Source data
____

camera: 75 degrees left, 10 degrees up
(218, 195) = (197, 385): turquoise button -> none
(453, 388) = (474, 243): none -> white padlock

____

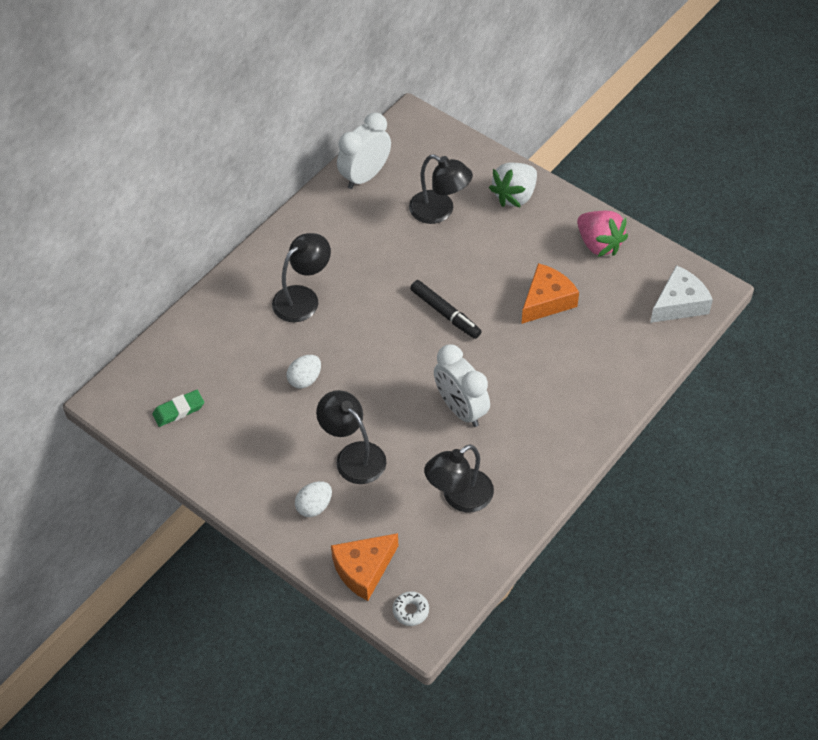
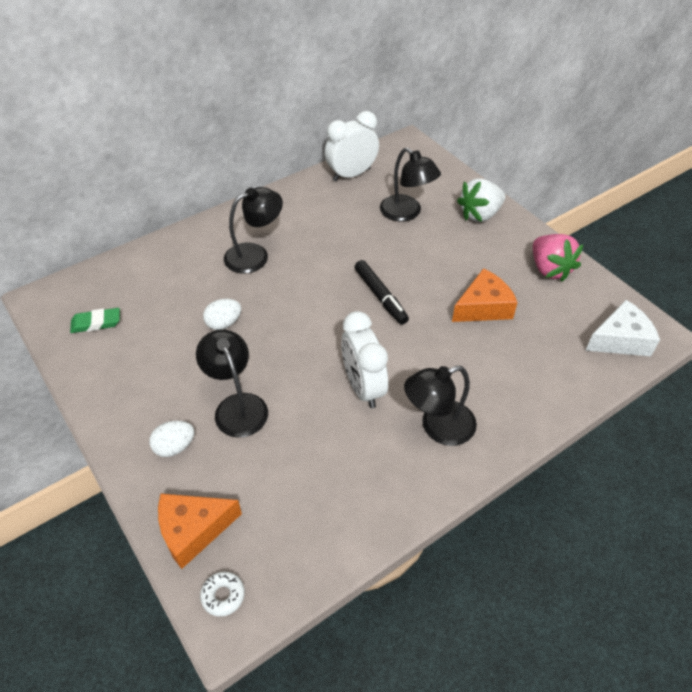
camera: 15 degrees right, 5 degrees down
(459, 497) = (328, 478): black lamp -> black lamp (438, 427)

____

What you need to do
Taking the entries above, write out exactly the lines starting with the line containing "camera: 75 degrees left, 10 degrees up" and going on through the line containing "(453, 388) = (474, 243): none", both included, and nothing else.

Task answer
camera: 75 degrees left, 10 degrees up
(218, 195) = (197, 385): turquoise button -> none
(453, 388) = (474, 243): none -> white padlock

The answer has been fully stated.